Data extracted from a collection
****************************************

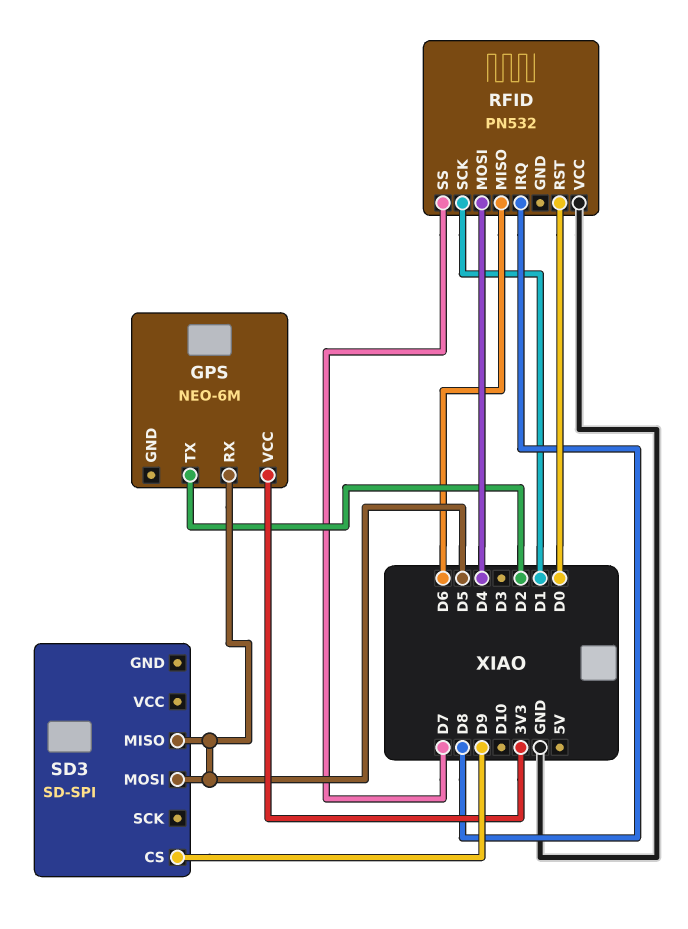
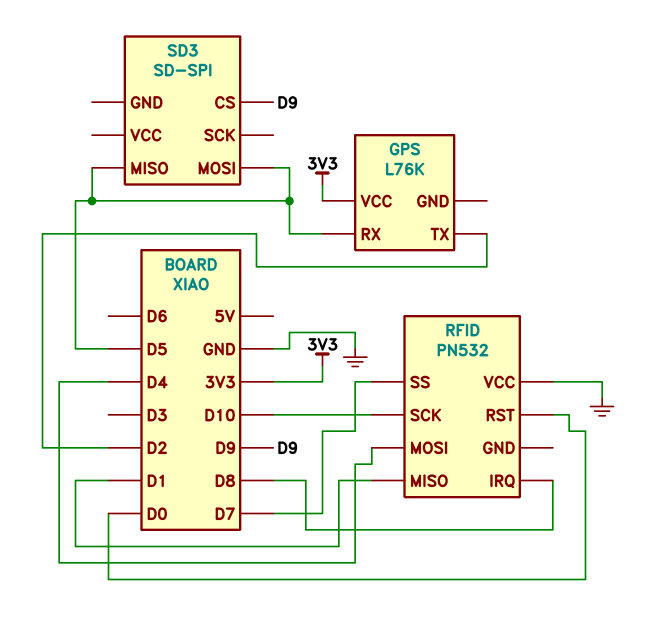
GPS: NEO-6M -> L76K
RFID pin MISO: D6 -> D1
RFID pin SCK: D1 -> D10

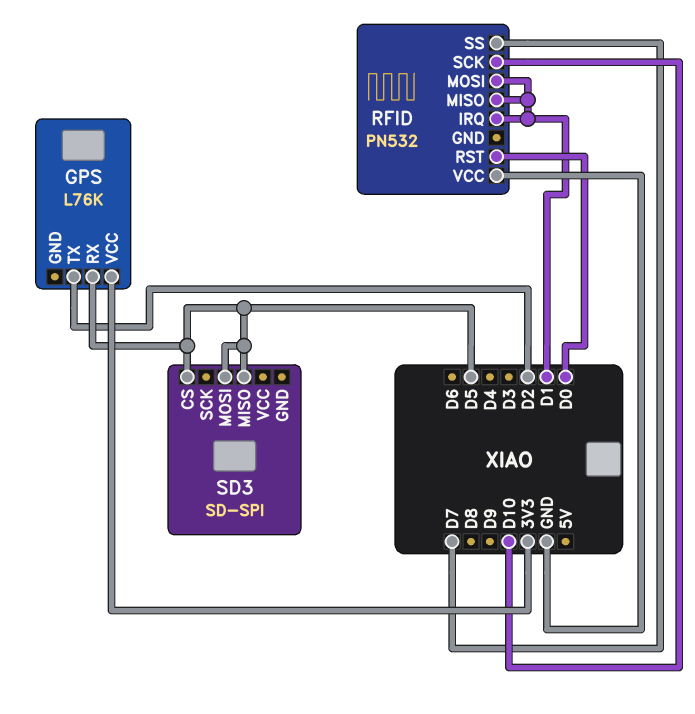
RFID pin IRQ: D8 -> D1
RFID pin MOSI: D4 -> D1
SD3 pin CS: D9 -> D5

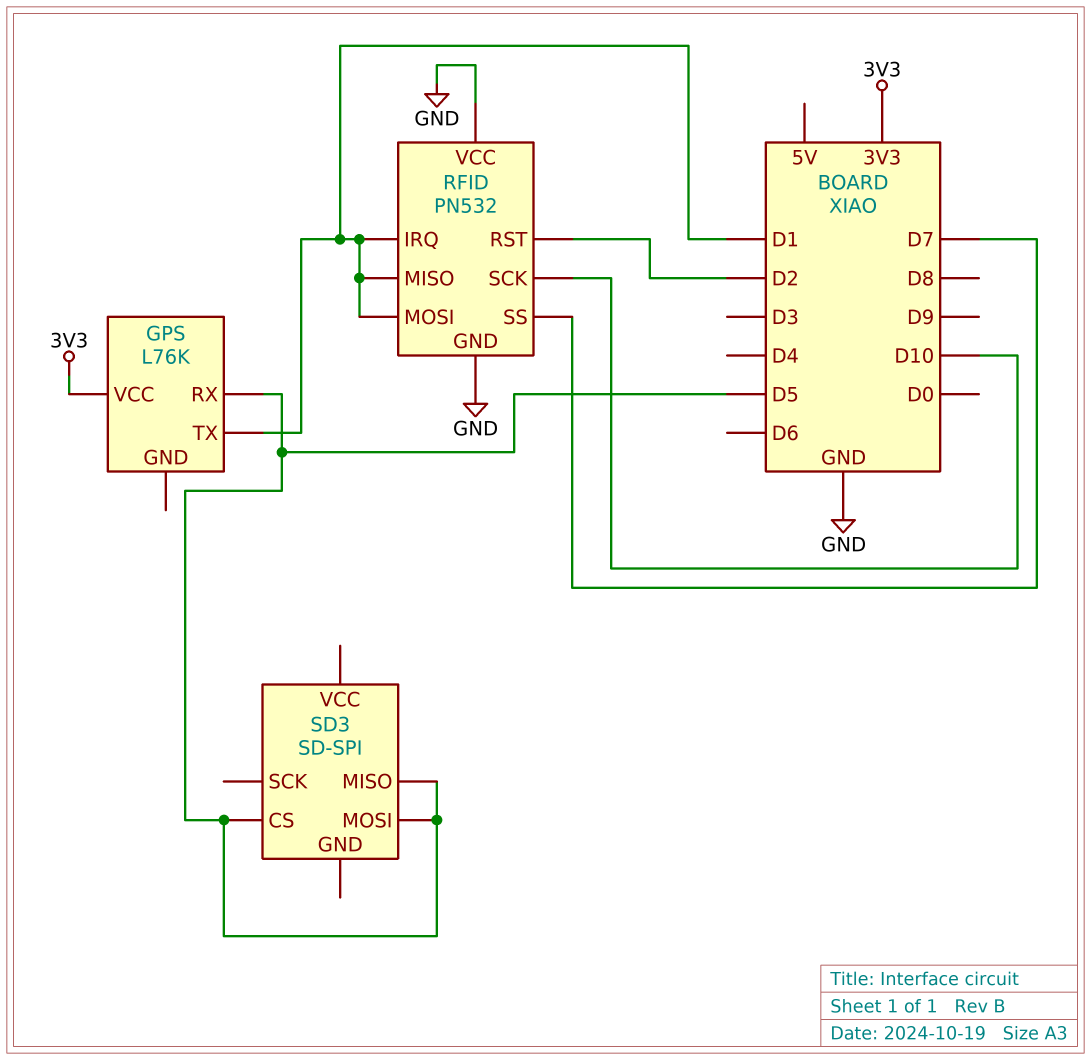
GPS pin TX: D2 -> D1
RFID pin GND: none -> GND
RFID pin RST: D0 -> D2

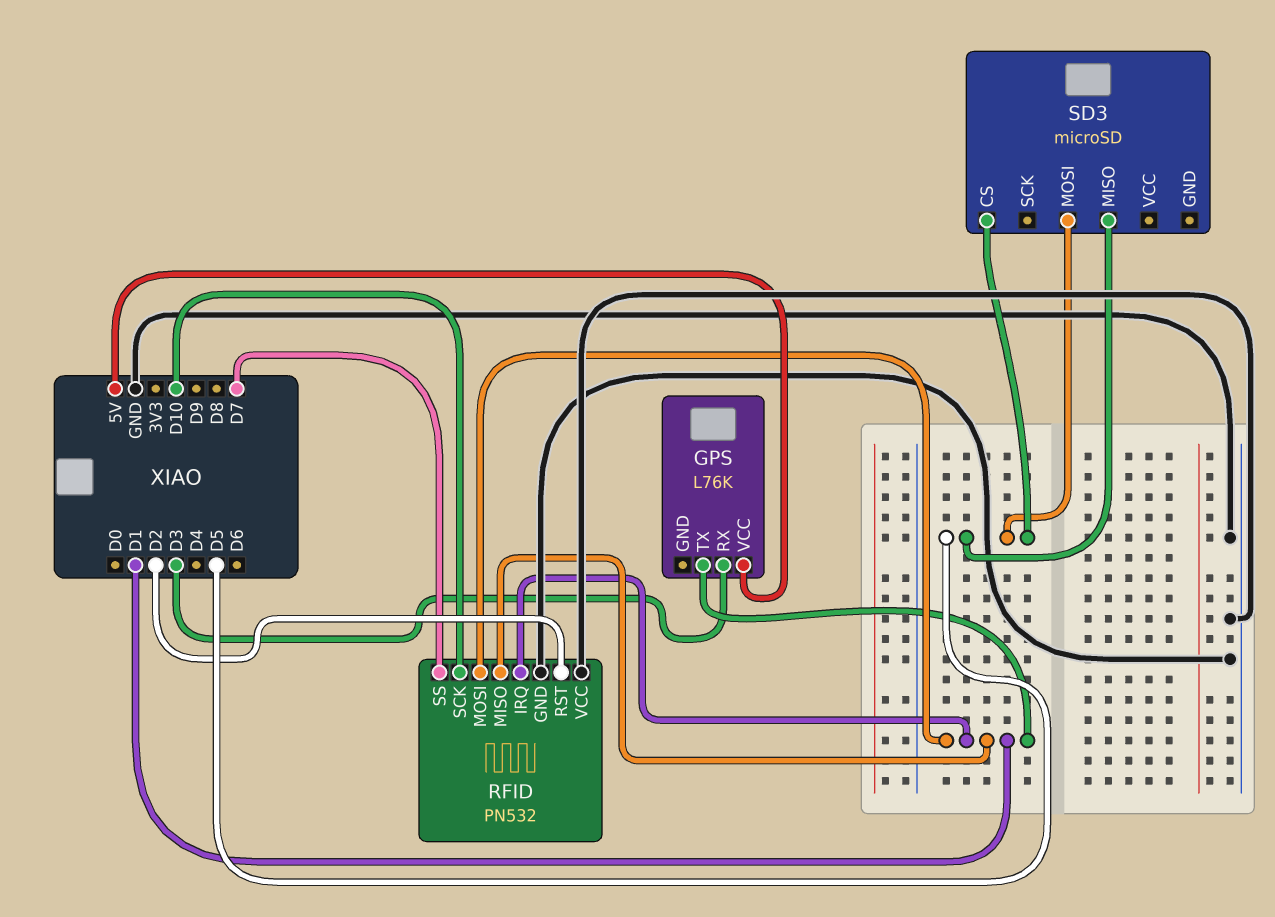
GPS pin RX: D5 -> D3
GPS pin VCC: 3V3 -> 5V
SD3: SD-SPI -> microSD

****************************************

- [DESCRIPTION OF THE TASK]
Give the data again exactly. Keep the images out.

- [WRITTEN RESPONSE]
GPS: NEO-6M -> L76K
RFID pin MISO: D6 -> D1
RFID pin SCK: D1 -> D10

RFID pin IRQ: D8 -> D1
RFID pin MOSI: D4 -> D1
SD3 pin CS: D9 -> D5

GPS pin TX: D2 -> D1
RFID pin GND: none -> GND
RFID pin RST: D0 -> D2

GPS pin RX: D5 -> D3
GPS pin VCC: 3V3 -> 5V
SD3: SD-SPI -> microSD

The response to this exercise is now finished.